_TASK OBJECTIVE_.
From the records below, please repeat exactly the line that has "camera: 150 degrees right, 0 degrees up", the line that has "(373, 99) = (379, 603): brown", and every line between them, and nothing else.

_DATA_.
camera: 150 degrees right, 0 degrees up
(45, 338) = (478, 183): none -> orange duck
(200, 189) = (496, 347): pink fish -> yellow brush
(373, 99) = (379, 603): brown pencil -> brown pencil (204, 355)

--

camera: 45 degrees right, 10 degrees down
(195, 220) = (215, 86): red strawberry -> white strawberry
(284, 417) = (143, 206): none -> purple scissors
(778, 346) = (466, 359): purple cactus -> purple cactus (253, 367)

_SOLUTION TO THE EXERCISE_.
camera: 150 degrees right, 0 degrees up
(45, 338) = (478, 183): none -> orange duck
(200, 189) = (496, 347): pink fish -> yellow brush
(373, 99) = (379, 603): brown pencil -> brown pencil (204, 355)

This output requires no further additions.